WHAT TO DO:
An exact repetition of every entry, with no images, is the required answer.

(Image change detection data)
◆ ◆ ◆ ◆ ◆

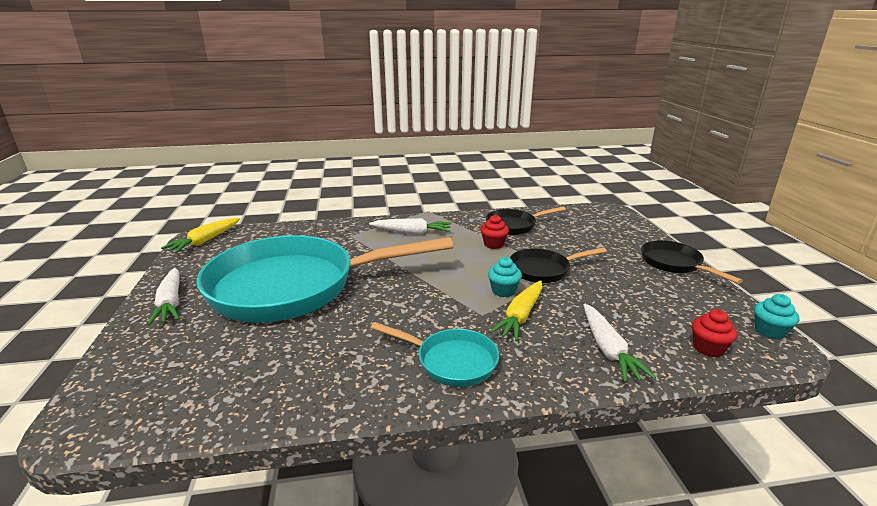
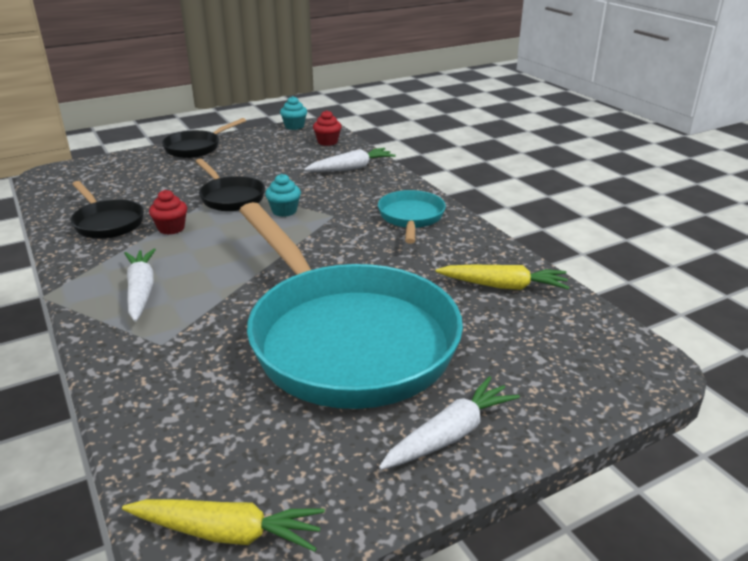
camera: 110 degrees left, 5 degrees up
(520, 316) = (325, 199): yellow carrot -> yellow carrot (503, 286)

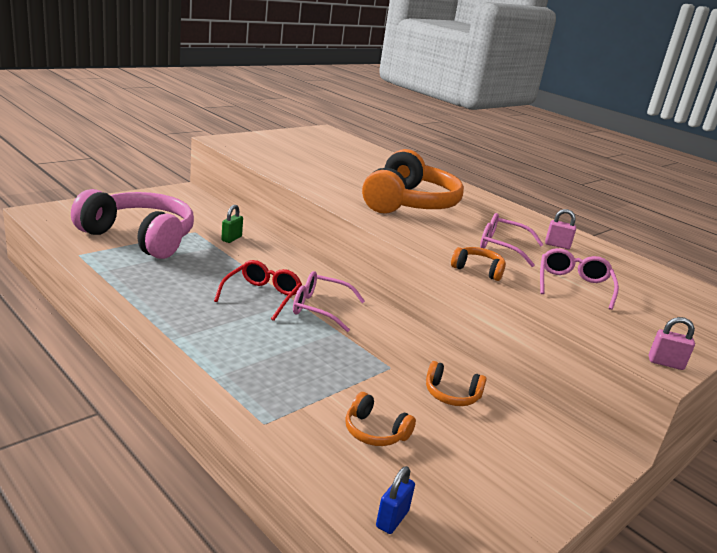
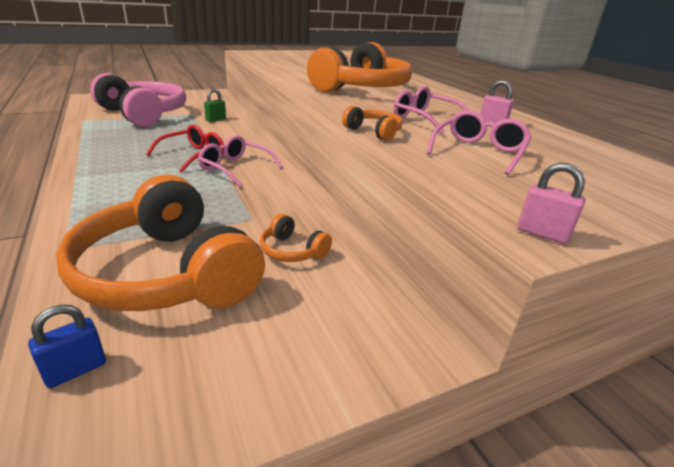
camera: 20 degrees right, 5 degrees up
(375, 431) = (167, 273): orange headphones -> orange headphones, size x2.40

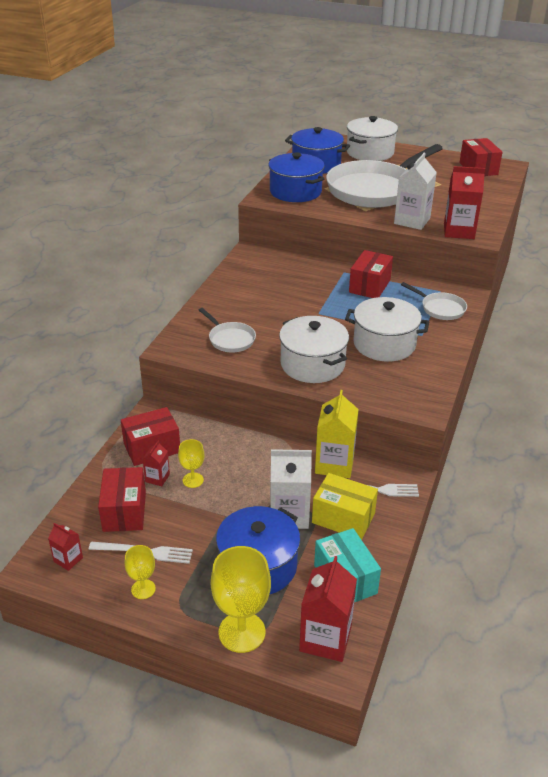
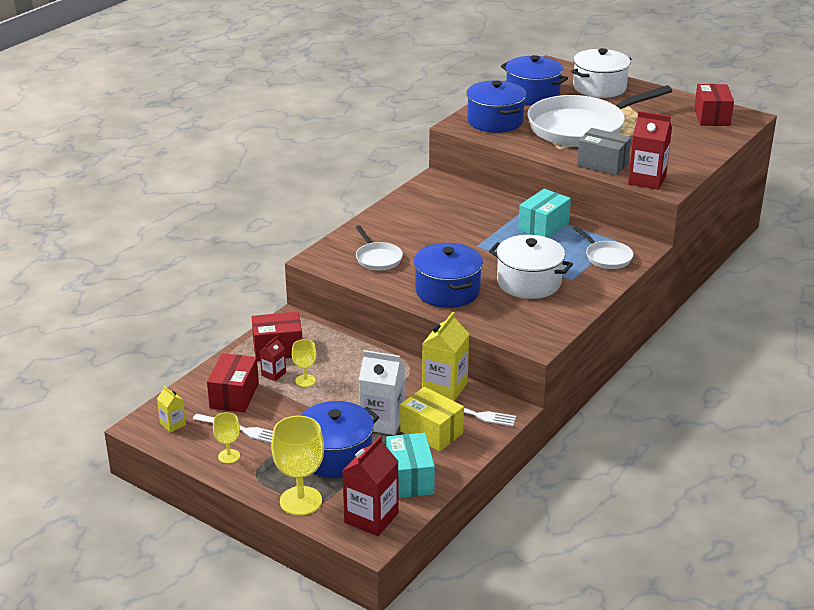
camera: 15 degrees right, 5 degrees down
(68, 559) = (173, 424): red carton -> yellow carton
(312, 364) = (447, 291): white pot -> blue pot
(369, 286) = (543, 227): red box -> turquoise box
(412, 221) = (602, 164): white carton -> grey box

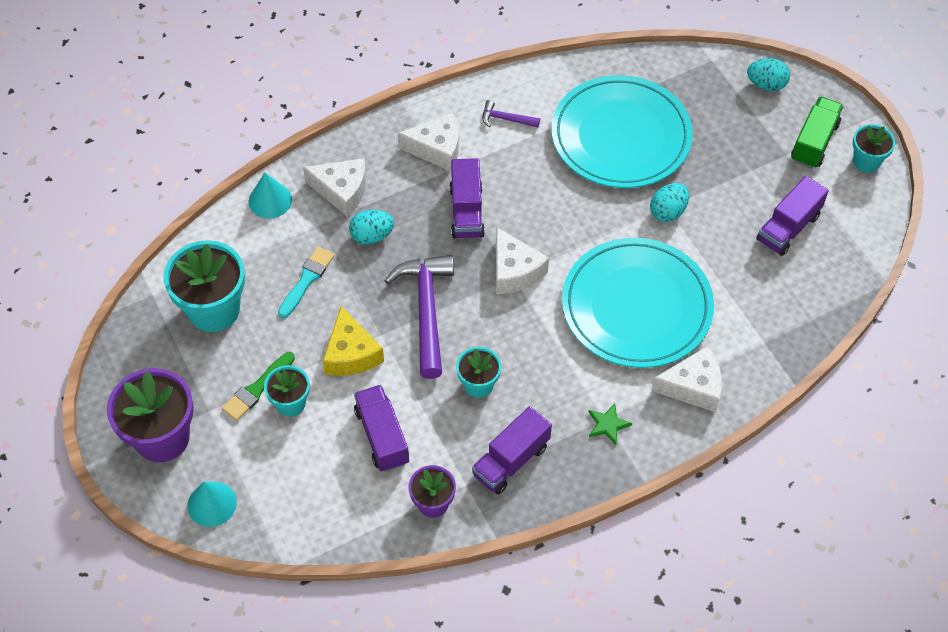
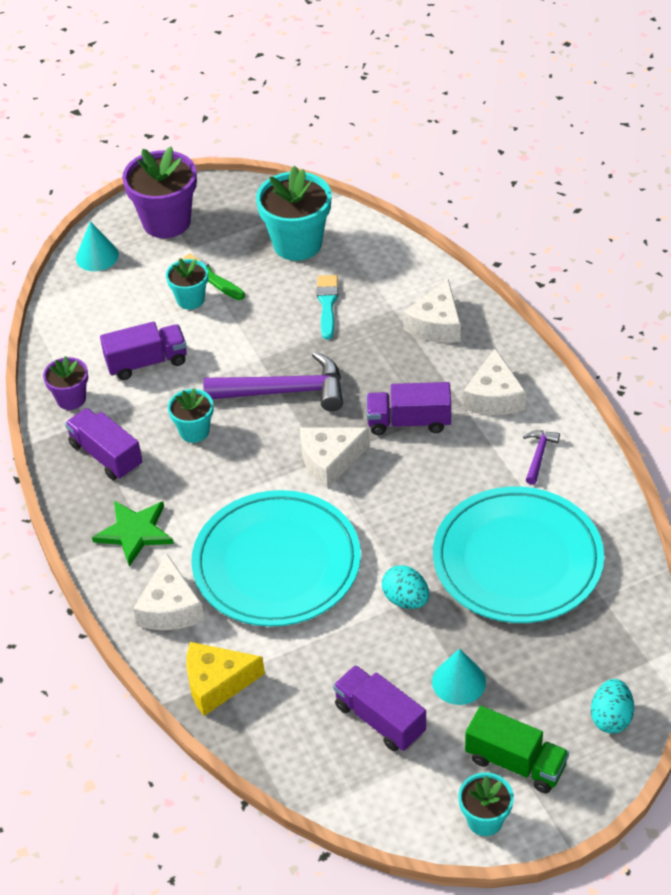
camera: 95 degrees right, 10 degrees down
(270, 200) = (424, 273): turquoise cone -> turquoise cone (458, 681)
(307, 280) = (327, 304): turquoise brush -> turquoise brush turned 120 degrees counterclockwise
(351, 354) = (239, 338): yellow cheese -> yellow cheese (217, 683)
(372, 236) = (378, 349): turquoise egg -> none
(608, 424) = (135, 532): green star -> green star, size x1.71

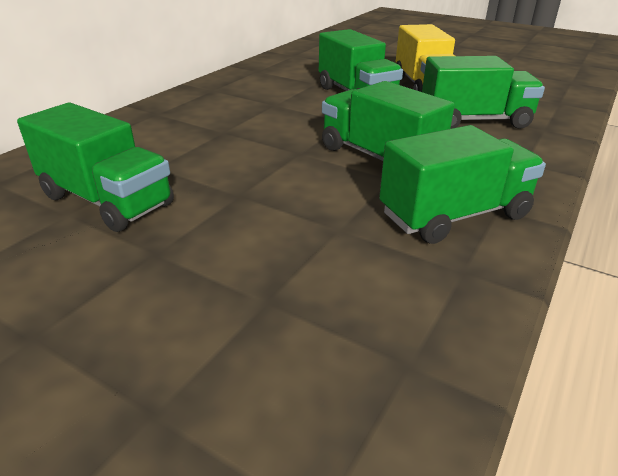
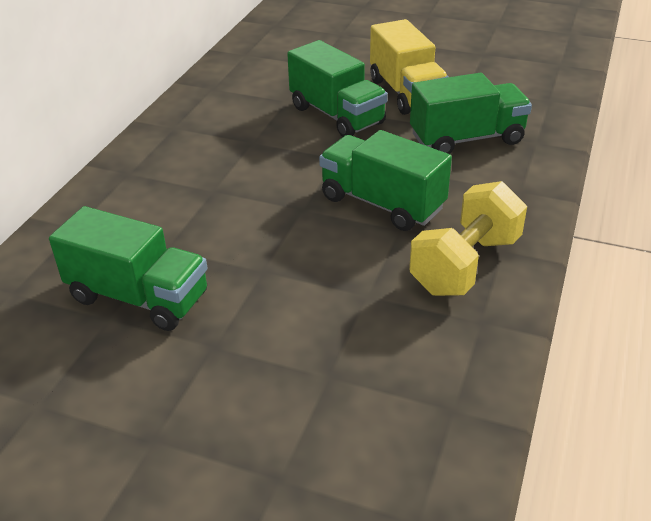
camera: 10 degrees left, 5 degrees up
(454, 215) = (465, 265): green truck -> yellow dumbbell

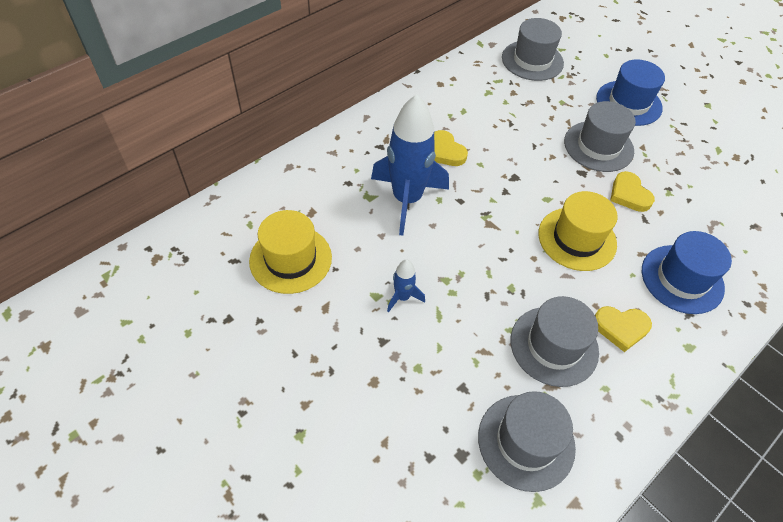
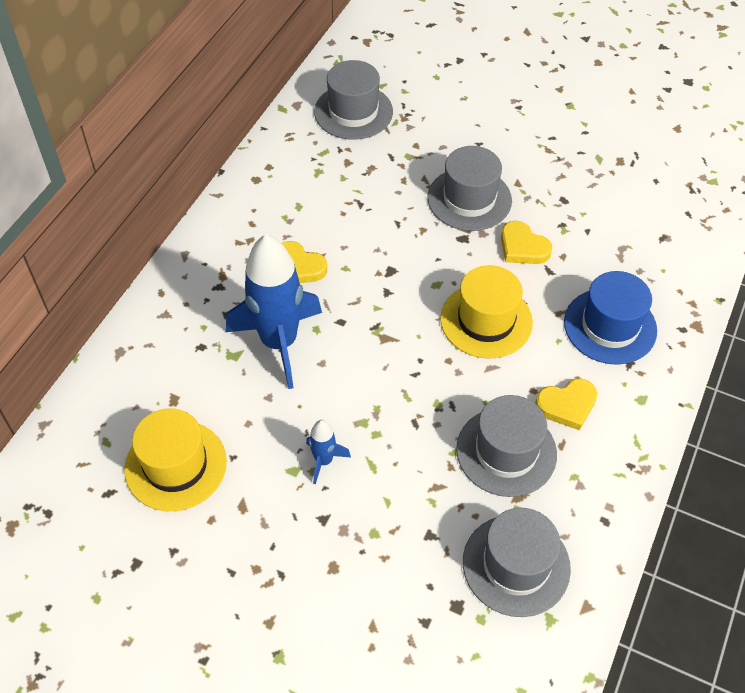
camera: 20 degrees left, 0 degrees up
(628, 103) = (483, 132): blue hat -> none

◆ ◆ ◆ ◆ ◆

EXPECTED ANSWER:
camera: 110 degrees left, 5 degrees up
(520, 316) = (325, 199): yellow carrot -> yellow carrot (503, 286)

camera: 20 degrees right, 5 degrees up
(375, 431) = (167, 273): orange headphones -> orange headphones, size x2.40

camera: 15 degrees right, 5 degrees down
(68, 559) = (173, 424): red carton -> yellow carton
(312, 364) = (447, 291): white pot -> blue pot
(369, 286) = (543, 227): red box -> turquoise box
(412, 221) = (602, 164): white carton -> grey box

camera: 95 degrees right, 10 degrees down
(270, 200) = (424, 273): turquoise cone -> turquoise cone (458, 681)
(307, 280) = (327, 304): turquoise brush -> turquoise brush turned 120 degrees counterclockwise
(351, 354) = (239, 338): yellow cheese -> yellow cheese (217, 683)
(372, 236) = (378, 349): turquoise egg -> none
(608, 424) = (135, 532): green star -> green star, size x1.71

camera: 10 degrees left, 5 degrees up
(454, 215) = (465, 265): green truck -> yellow dumbbell

camera: 20 degrees left, 0 degrees up
(628, 103) = (483, 132): blue hat -> none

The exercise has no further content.